What the task requires
Could you transcribe every entry below exactly, leaving out the pictures?

Dataset records
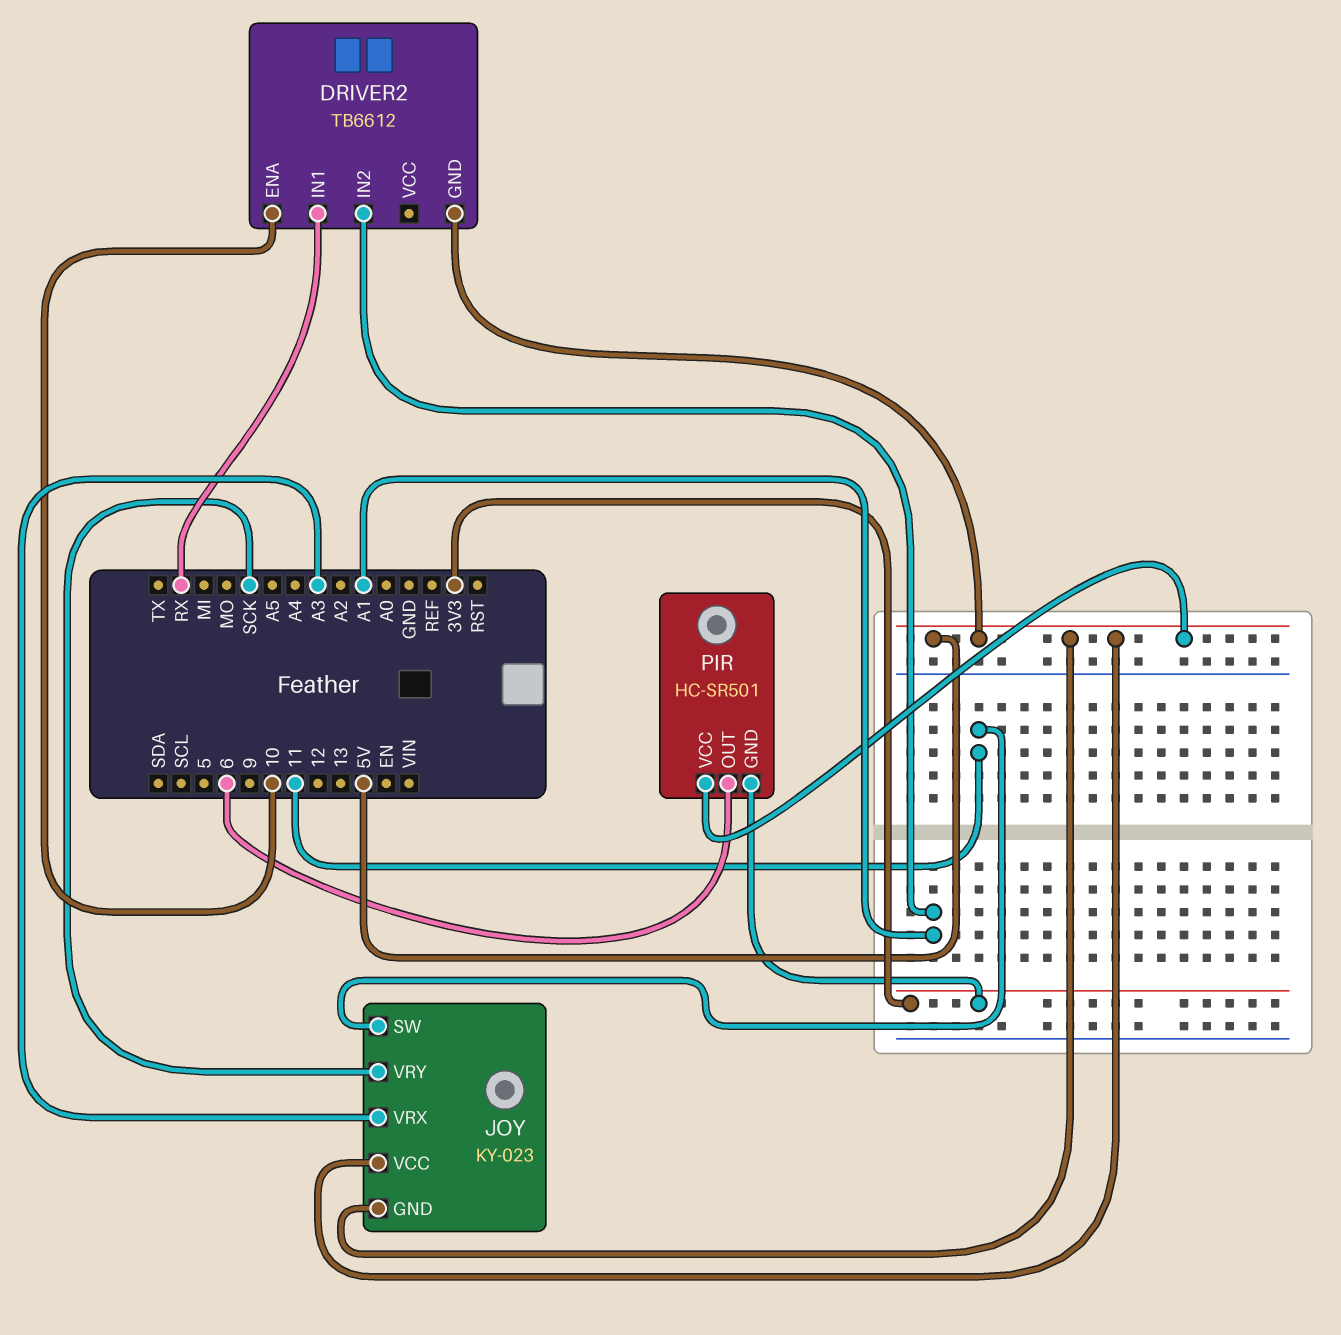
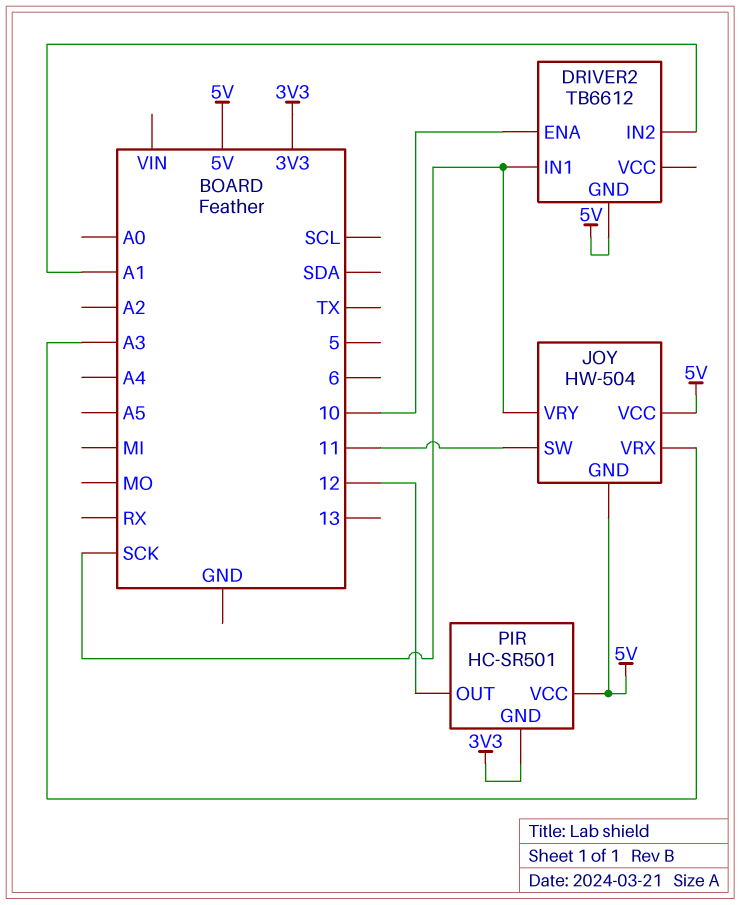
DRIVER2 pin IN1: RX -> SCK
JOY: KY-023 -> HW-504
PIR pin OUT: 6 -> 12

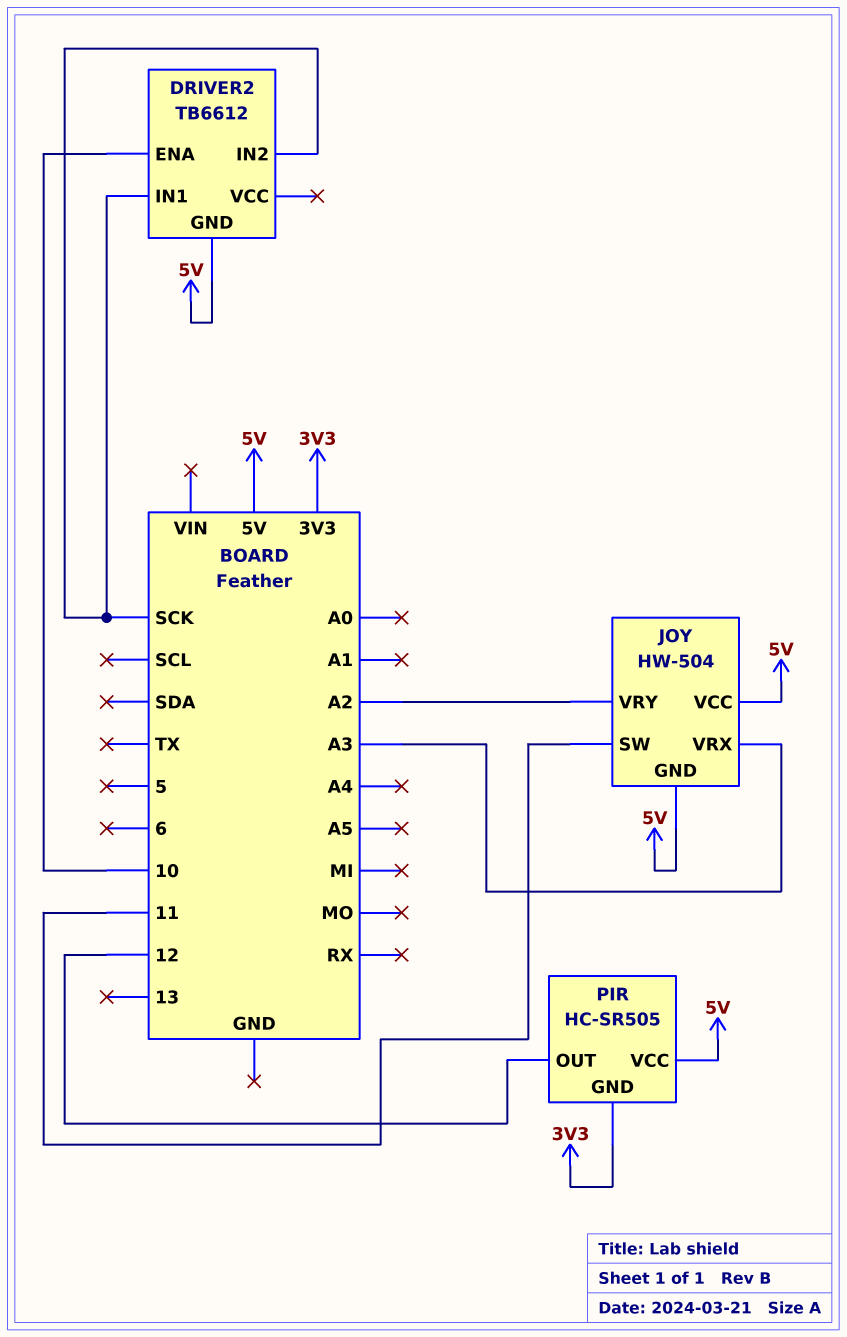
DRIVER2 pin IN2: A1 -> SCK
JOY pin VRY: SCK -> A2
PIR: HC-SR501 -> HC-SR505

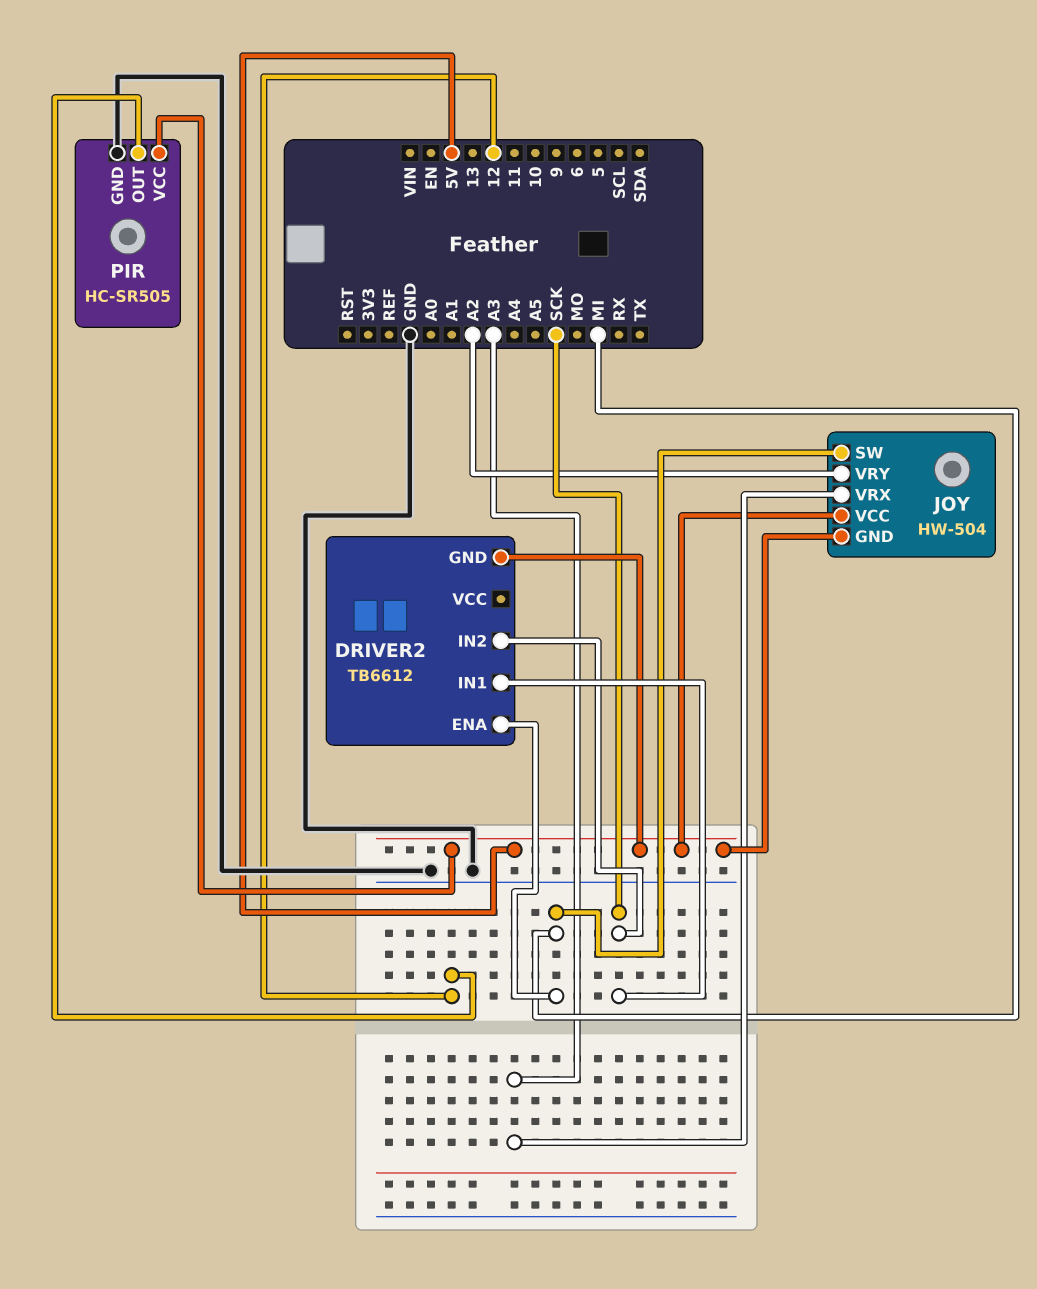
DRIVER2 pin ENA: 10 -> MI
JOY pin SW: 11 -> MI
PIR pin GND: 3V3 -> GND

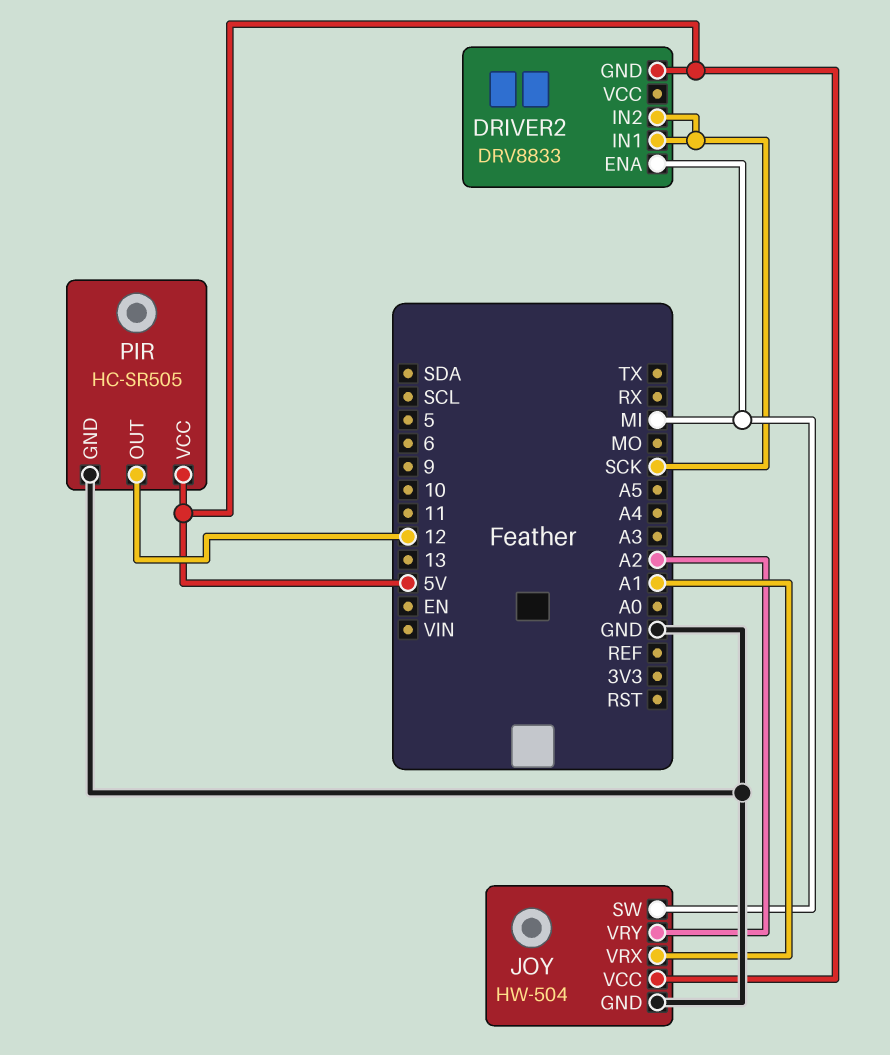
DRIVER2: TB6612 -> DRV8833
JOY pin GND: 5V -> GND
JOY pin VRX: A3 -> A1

Output
DRIVER2 pin IN1: RX -> SCK
JOY: KY-023 -> HW-504
PIR pin OUT: 6 -> 12

DRIVER2 pin IN2: A1 -> SCK
JOY pin VRY: SCK -> A2
PIR: HC-SR501 -> HC-SR505

DRIVER2 pin ENA: 10 -> MI
JOY pin SW: 11 -> MI
PIR pin GND: 3V3 -> GND

DRIVER2: TB6612 -> DRV8833
JOY pin GND: 5V -> GND
JOY pin VRX: A3 -> A1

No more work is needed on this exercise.